##### Dataset records #####
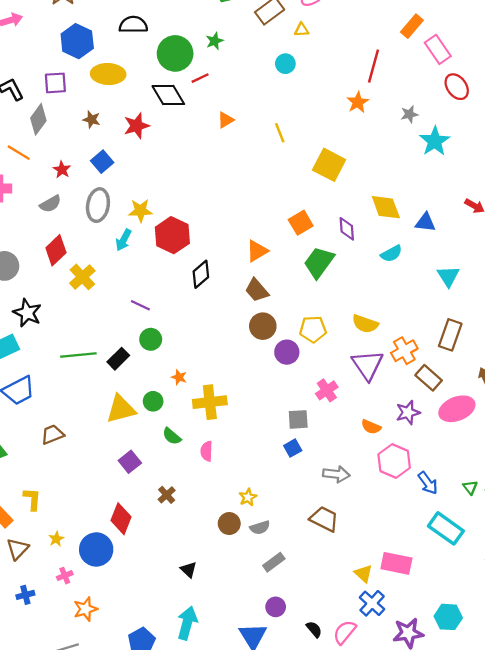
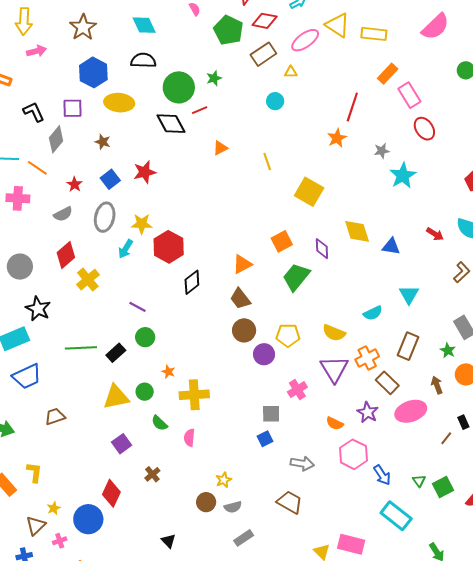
red star: (137, 126) -> (145, 172), moved
cyan semicircle: (391, 254) -> (373, 313), moved
purple star: (408, 412) -> (368, 412), turned -30
brown triangle: (18, 549) -> (36, 525), moved

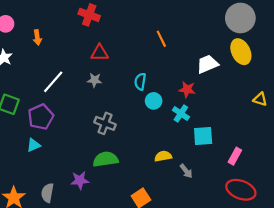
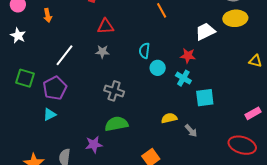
yellow ellipse: (241, 52) -> (235, 18), turned -65
pink rectangle: (235, 156) -> (253, 113), moved, turned 35

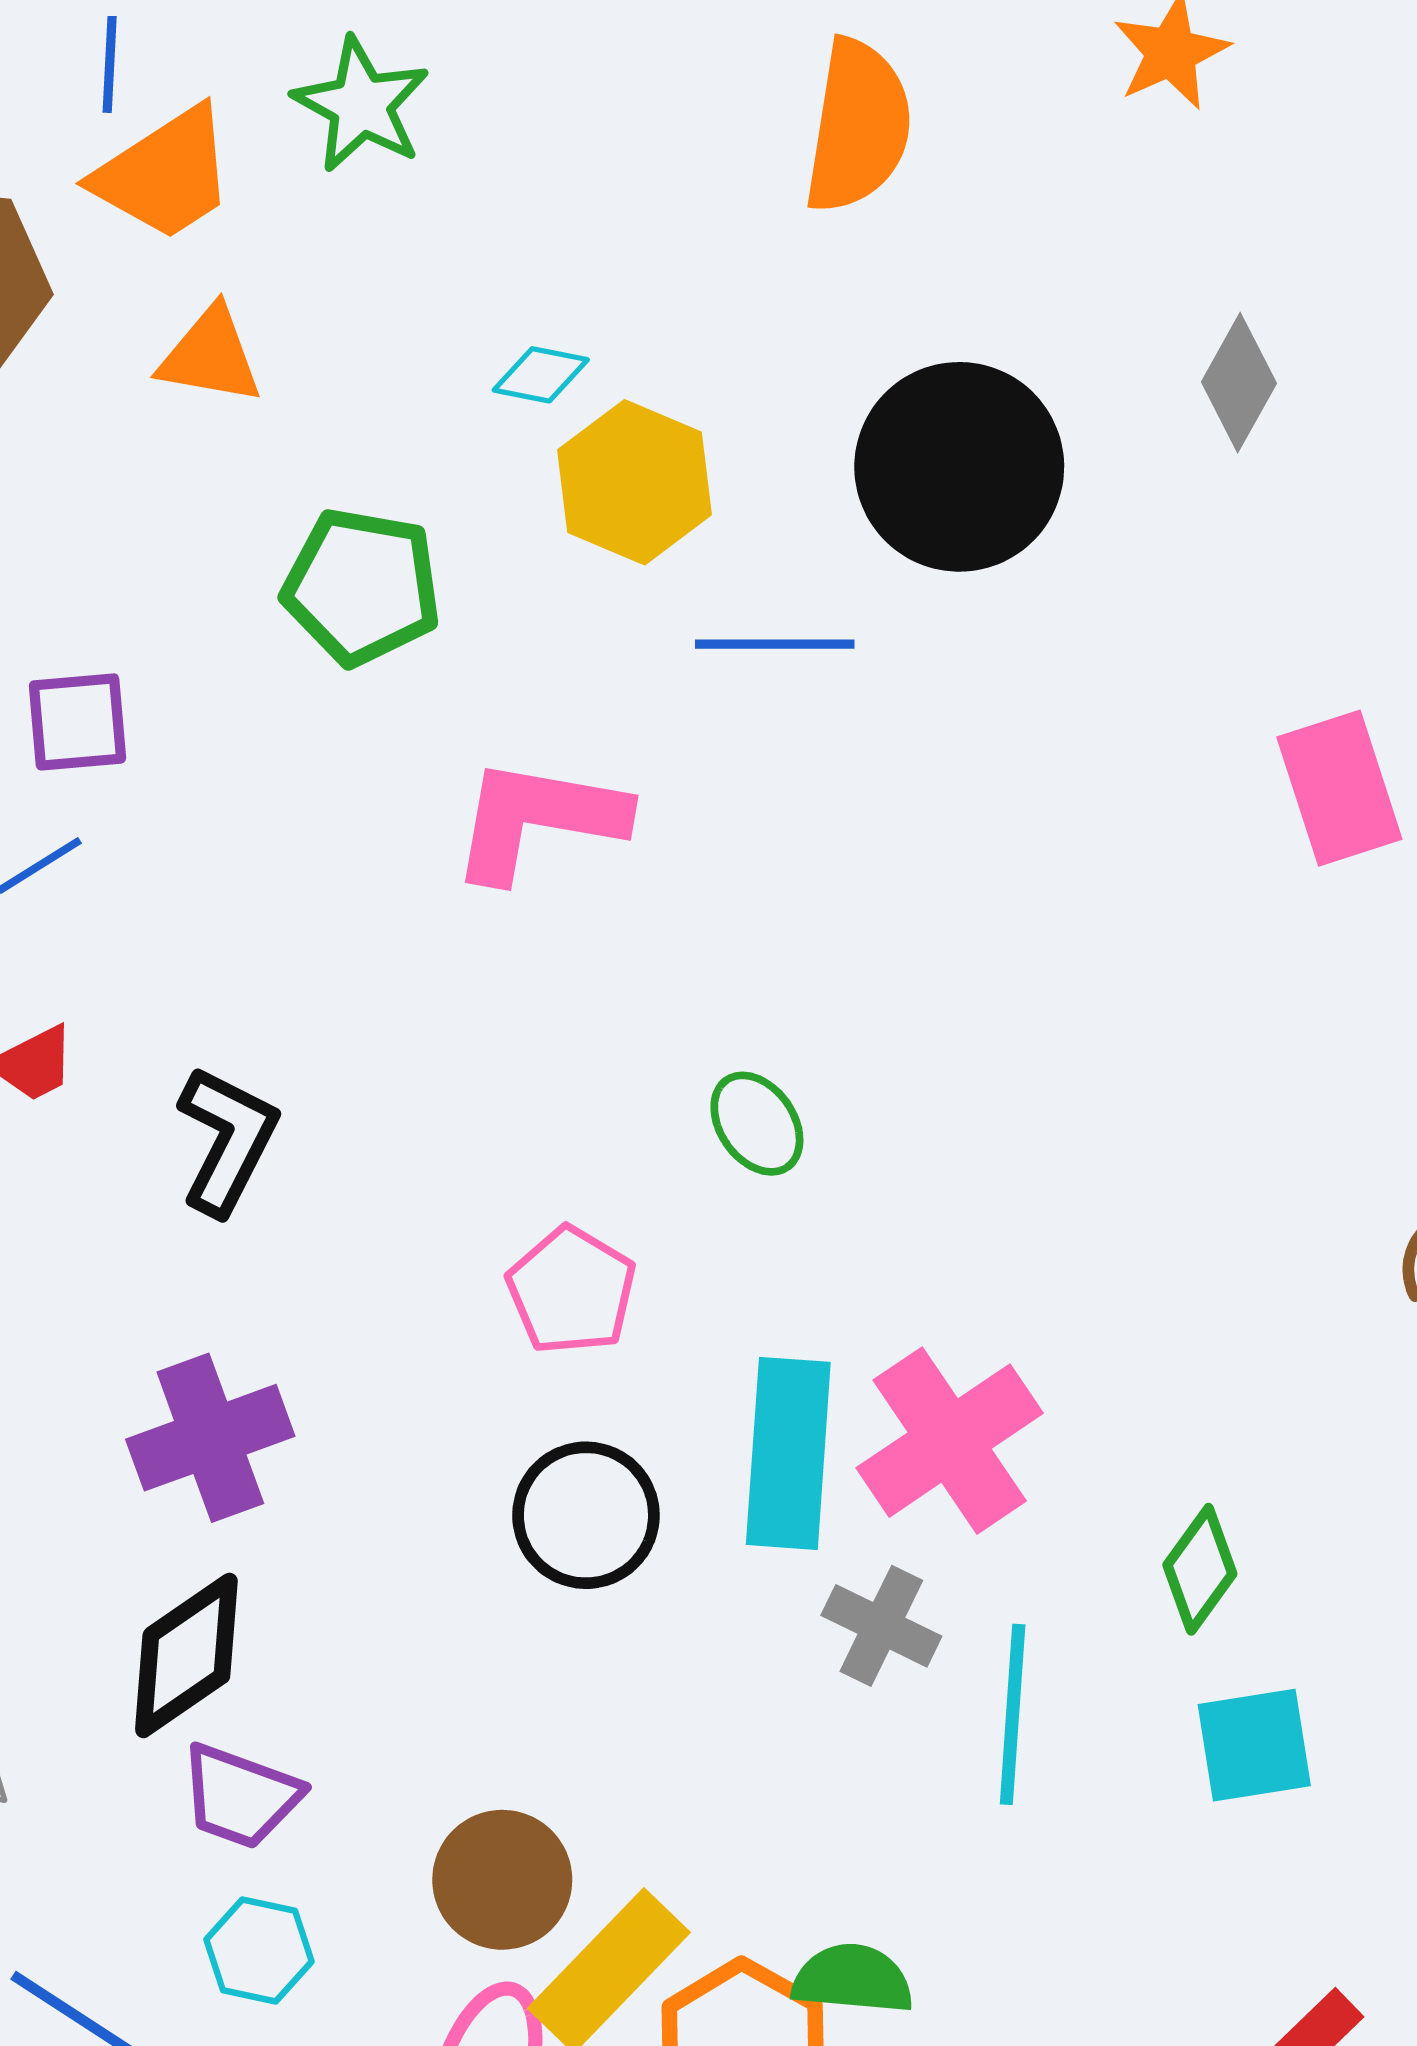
#####
**What you will do:** Emit the lines of the data above from the one containing "purple star: (408, 412)" through its final line, both endpoints included. Pictures do not belong in the output.

**Response to the task:**
purple star: (408, 412) -> (368, 412), turned -30
brown triangle: (18, 549) -> (36, 525), moved

yellow ellipse: (241, 52) -> (235, 18), turned -65
pink rectangle: (235, 156) -> (253, 113), moved, turned 35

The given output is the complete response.